** Supplied records follows **

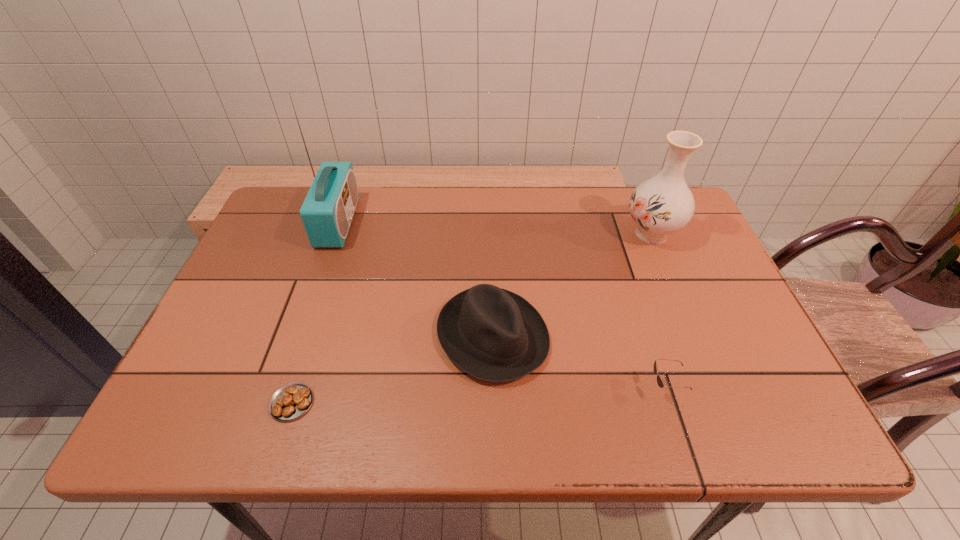
Locate an element on the screen. Image resolution: width=960 pixels, height=540 pixels. the tallest object is located at coordinates (327, 212).

Where is `the second tallest object`? Image resolution: width=960 pixels, height=540 pixels. the second tallest object is located at coordinates (663, 204).

Find the location of a particular element. fedora is located at coordinates (493, 334).

Locate an element on the screen. the third object from right to left is located at coordinates (493, 334).

What are the coordinates of `the fourth tallest object` in the screenshot? It's located at pos(660,382).

The image size is (960, 540). I want to click on pastry, so click(x=291, y=401).

Where is `free region located 0.130m on the front panel of the radio receiver`? This screenshot has height=540, width=960. free region located 0.130m on the front panel of the radio receiver is located at coordinates (399, 222).

In order to click on free space located on the right of the fourth shortest object in this screenshot , I will do `click(698, 234)`.

Where is `free space located 0.230m on the back of the fedora`? This screenshot has height=540, width=960. free space located 0.230m on the back of the fedora is located at coordinates (490, 233).

Locate an element on the screen. blank area located 0.100m in front of the lenses of the sunglasses is located at coordinates (600, 388).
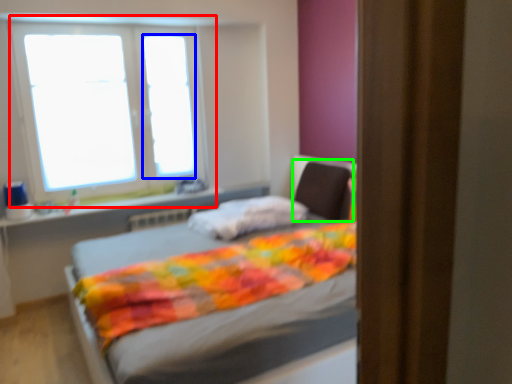
Question: Estimate the real-world distances between objects in this image. Which object is farther from window (highlighted by a red box), window screen (highlighted by a blue box) or swivel chair (highlighted by a green box)?

Choices:
 (A) window screen
 (B) swivel chair

Answer: (B)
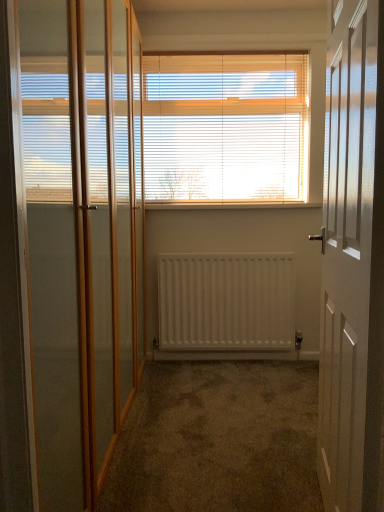
Locate an element on the screen. free space to the left of white matte radiator at center is located at coordinates (176, 371).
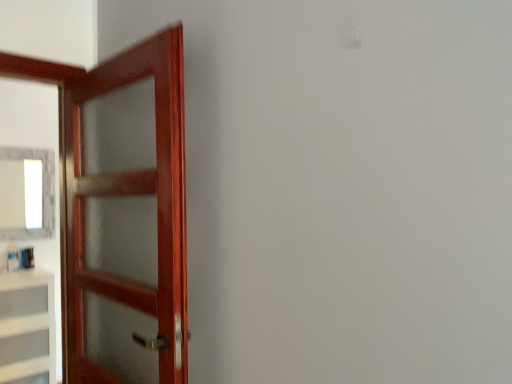
Question: Considering the positions of white matte cabinet at left and white glossy mirror at upper left in the image, is white matte cabinet at left taller or shorter than white glossy mirror at upper left?

Choices:
 (A) short
 (B) tall

Answer: (B)

Question: Do you think white matte cabinet at left is within white glossy mirror at upper left, or outside of it?

Choices:
 (A) outside
 (B) inside

Answer: (A)

Question: Based on their relative distances, which object is nearer to the white glossy mirror at upper left?

Choices:
 (A) mahogany wood door at left
 (B) white matte cabinet at left

Answer: (B)

Question: Which object is positioned farthest from the white matte cabinet at left?

Choices:
 (A) mahogany wood door at left
 (B) white glossy mirror at upper left

Answer: (A)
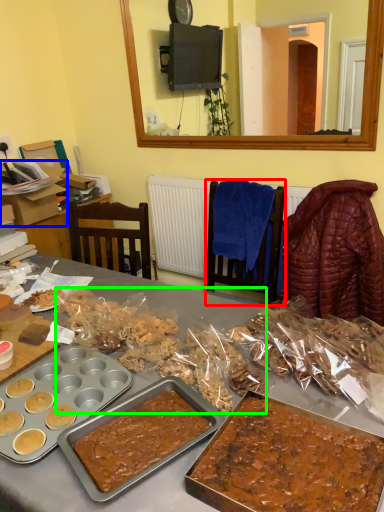
Question: Considering the real-world distances, which object is closest to chair (highlighted by a red box)? box (highlighted by a blue box) or snack (highlighted by a green box).

Choices:
 (A) box
 (B) snack

Answer: (B)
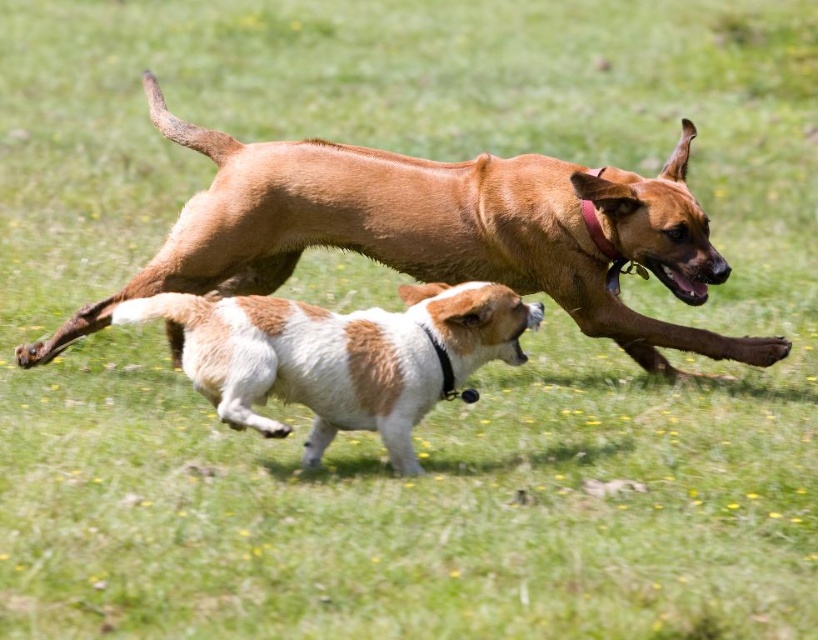
Question: Which object appears closest to the camera in this image?

Choices:
 (A) brown smooth dog at center
 (B) white-brown fur dog at center

Answer: (B)

Question: Can you confirm if brown smooth dog at center is positioned below white-brown fur dog at center?

Choices:
 (A) yes
 (B) no

Answer: (B)

Question: Which of the following is the farthest from the observer?

Choices:
 (A) (335, 406)
 (B) (178, 237)

Answer: (B)

Question: Is brown smooth dog at center smaller than white-brown fur dog at center?

Choices:
 (A) no
 (B) yes

Answer: (A)

Question: Is brown smooth dog at center smaller than white-brown fur dog at center?

Choices:
 (A) no
 (B) yes

Answer: (A)

Question: Which object appears farthest from the camera in this image?

Choices:
 (A) brown smooth dog at center
 (B) white-brown fur dog at center

Answer: (A)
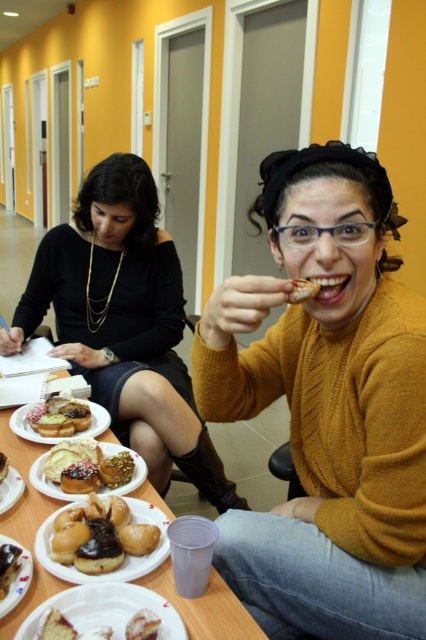
Which is above, powdered sugar cake at center or glazed sugar donut at center?

glazed sugar donut at center

Which is more to the left, powdered sugar cake at center or glazed sugar donut at center?

glazed sugar donut at center

Where is `powdered sugar cake at center`? powdered sugar cake at center is located at coordinates click(x=66, y=627).

Which is more to the right, mustard sweater at center or powdered sugar cake at center?

mustard sweater at center is more to the right.

Does point (215, 561) lie behind point (42, 621)?

Yes, it is.

What do you see at coordinates (327, 406) in the screenshot? Image resolution: width=426 pixels, height=640 pixels. I see `mustard sweater at center` at bounding box center [327, 406].

Image resolution: width=426 pixels, height=640 pixels. In order to click on mustard sweater at center in this screenshot , I will do `click(327, 406)`.

Does matte plastic table at center have a smaller size compared to matte plastic plate at lower left?

No, matte plastic table at center is not smaller than matte plastic plate at lower left.

Between matte plastic table at center and matte plastic plate at lower left, which one has more height?

matte plastic table at center is taller.

Is point (106, 429) positioned before point (8, 595)?

No, it is not.

Locate an element on the screen. The width and height of the screenshot is (426, 640). matte plastic table at center is located at coordinates (204, 608).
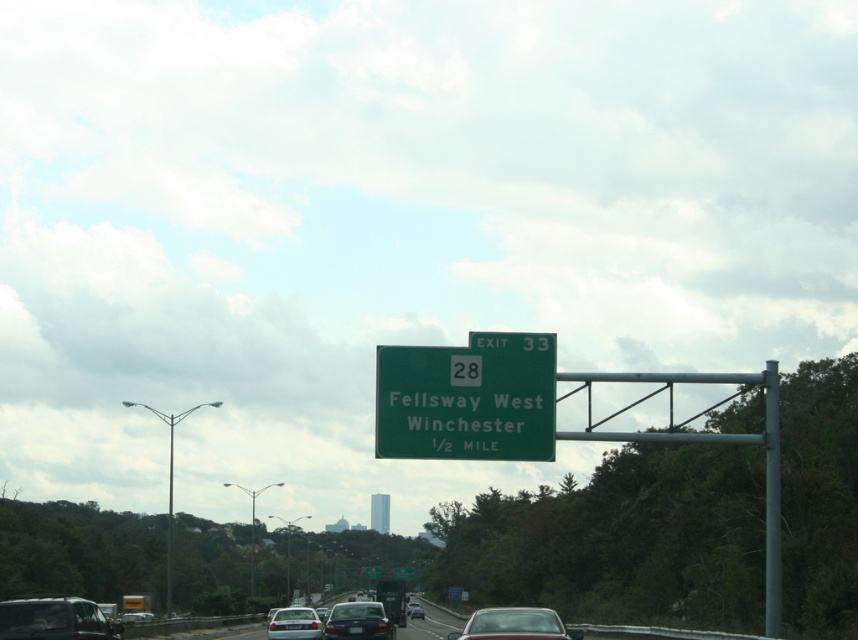
Is green matte sign at center wider than green metallic sign at upper center?

In fact, green matte sign at center might be narrower than green metallic sign at upper center.

Does point (463, 406) lie in front of point (366, 570)?

Yes, it is.

Is point (518, 419) less distant than point (376, 577)?

Yes, it is in front of point (376, 577).

The width and height of the screenshot is (858, 640). I want to click on green matte sign at center, so click(x=467, y=397).

Is point (367, 632) farther from camera compared to point (378, 570)?

No, it is not.

What are the coordinates of `matte black sedan at center` in the screenshot? It's located at (358, 621).

Which is below, matte silver sedan at center or silver metallic sedan at center?

silver metallic sedan at center is below.

The image size is (858, 640). Describe the element at coordinates (514, 625) in the screenshot. I see `matte silver sedan at center` at that location.

The image size is (858, 640). What do you see at coordinates (514, 625) in the screenshot?
I see `matte silver sedan at center` at bounding box center [514, 625].

Identify the location of matte silver sedan at center. This screenshot has height=640, width=858. (514, 625).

** End of Supplied records **

Task instructions: Arrange these lines as a JSON list of strings, one string per line, with blank lines omitted. Leave the pictures out of the answer.

Result of the task:
[
  "Locate an element on the screen. Image resolution: width=960 pixels, height=540 pixels. the tallest object is located at coordinates (327, 212).",
  "Where is `the second tallest object`? Image resolution: width=960 pixels, height=540 pixels. the second tallest object is located at coordinates (663, 204).",
  "Find the location of a particular element. fedora is located at coordinates (493, 334).",
  "Locate an element on the screen. the third object from right to left is located at coordinates (493, 334).",
  "What are the coordinates of `the fourth tallest object` in the screenshot? It's located at pos(660,382).",
  "The image size is (960, 540). I want to click on pastry, so click(x=291, y=401).",
  "Where is `free region located 0.130m on the front panel of the radio receiver`? This screenshot has height=540, width=960. free region located 0.130m on the front panel of the radio receiver is located at coordinates (399, 222).",
  "In order to click on free space located on the right of the fourth shortest object in this screenshot , I will do `click(698, 234)`.",
  "Where is `free space located 0.230m on the back of the fedora`? This screenshot has height=540, width=960. free space located 0.230m on the back of the fedora is located at coordinates (490, 233).",
  "Locate an element on the screen. blank area located 0.100m in front of the lenses of the sunglasses is located at coordinates (600, 388).",
  "Question: Estimate the real-world distances between objects in this image. Which object is farther from window (highlighted by a red box), window screen (highlighted by a blue box) or swivel chair (highlighted by a green box)?",
  "Choices:",
  " (A) window screen",
  " (B) swivel chair",
  "Answer: (B)",
  "Locate an element on the screen. free space to the left of white matte radiator at center is located at coordinates (176, 371).",
  "Question: Considering the positions of white matte cabinet at left and white glossy mirror at upper left in the image, is white matte cabinet at left taller or shorter than white glossy mirror at upper left?",
  "Choices:",
  " (A) short",
  " (B) tall",
  "Answer: (B)",
  "Question: Do you think white matte cabinet at left is within white glossy mirror at upper left, or outside of it?",
  "Choices:",
  " (A) outside",
  " (B) inside",
  "Answer: (A)",
  "Question: Based on their relative distances, which object is nearer to the white glossy mirror at upper left?",
  "Choices:",
  " (A) mahogany wood door at left",
  " (B) white matte cabinet at left",
  "Answer: (B)",
  "Question: Which object is positioned farthest from the white matte cabinet at left?",
  "Choices:",
  " (A) mahogany wood door at left",
  " (B) white glossy mirror at upper left",
  "Answer: (A)",
  "Question: Considering the real-world distances, which object is closest to chair (highlighted by a red box)? box (highlighted by a blue box) or snack (highlighted by a green box).",
  "Choices:",
  " (A) box",
  " (B) snack",
  "Answer: (B)",
  "Question: Which object appears closest to the camera in this image?",
  "Choices:",
  " (A) brown smooth dog at center",
  " (B) white-brown fur dog at center",
  "Answer: (B)",
  "Question: Can you confirm if brown smooth dog at center is positioned below white-brown fur dog at center?",
  "Choices:",
  " (A) yes",
  " (B) no",
  "Answer: (B)",
  "Question: Which of the following is the farthest from the observer?",
  "Choices:",
  " (A) (335, 406)",
  " (B) (178, 237)",
  "Answer: (B)",
  "Question: Is brown smooth dog at center smaller than white-brown fur dog at center?",
  "Choices:",
  " (A) no",
  " (B) yes",
  "Answer: (A)",
  "Question: Is brown smooth dog at center smaller than white-brown fur dog at center?",
  "Choices:",
  " (A) no",
  " (B) yes",
  "Answer: (A)",
  "Question: Which object appears farthest from the camera in this image?",
  "Choices:",
  " (A) brown smooth dog at center",
  " (B) white-brown fur dog at center",
  "Answer: (A)",
  "Which is above, powdered sugar cake at center or glazed sugar donut at center?",
  "glazed sugar donut at center",
  "Which is more to the left, powdered sugar cake at center or glazed sugar donut at center?",
  "glazed sugar donut at center",
  "Where is `powdered sugar cake at center`? powdered sugar cake at center is located at coordinates click(x=66, y=627).",
  "Which is more to the right, mustard sweater at center or powdered sugar cake at center?",
  "mustard sweater at center is more to the right.",
  "Does point (215, 561) lie behind point (42, 621)?",
  "Yes, it is.",
  "What do you see at coordinates (327, 406) in the screenshot? Image resolution: width=426 pixels, height=640 pixels. I see `mustard sweater at center` at bounding box center [327, 406].",
  "Image resolution: width=426 pixels, height=640 pixels. In order to click on mustard sweater at center in this screenshot , I will do `click(327, 406)`.",
  "Does matte plastic table at center have a smaller size compared to matte plastic plate at lower left?",
  "No, matte plastic table at center is not smaller than matte plastic plate at lower left.",
  "Between matte plastic table at center and matte plastic plate at lower left, which one has more height?",
  "matte plastic table at center is taller.",
  "Is point (106, 429) positioned before point (8, 595)?",
  "No, it is not.",
  "Locate an element on the screen. The width and height of the screenshot is (426, 640). matte plastic table at center is located at coordinates (204, 608).",
  "Is green matte sign at center wider than green metallic sign at upper center?",
  "In fact, green matte sign at center might be narrower than green metallic sign at upper center.",
  "Does point (463, 406) lie in front of point (366, 570)?",
  "Yes, it is.",
  "Is point (518, 419) less distant than point (376, 577)?",
  "Yes, it is in front of point (376, 577).",
  "The width and height of the screenshot is (858, 640). I want to click on green matte sign at center, so click(x=467, y=397).",
  "Is point (367, 632) farther from camera compared to point (378, 570)?",
  "No, it is not.",
  "What are the coordinates of `matte black sedan at center` in the screenshot? It's located at (358, 621).",
  "Which is below, matte silver sedan at center or silver metallic sedan at center?",
  "silver metallic sedan at center is below.",
  "The image size is (858, 640). Describe the element at coordinates (514, 625) in the screenshot. I see `matte silver sedan at center` at that location.",
  "The image size is (858, 640). What do you see at coordinates (514, 625) in the screenshot?",
  "I see `matte silver sedan at center` at bounding box center [514, 625].",
  "Identify the location of matte silver sedan at center. This screenshot has height=640, width=858. (514, 625)."
]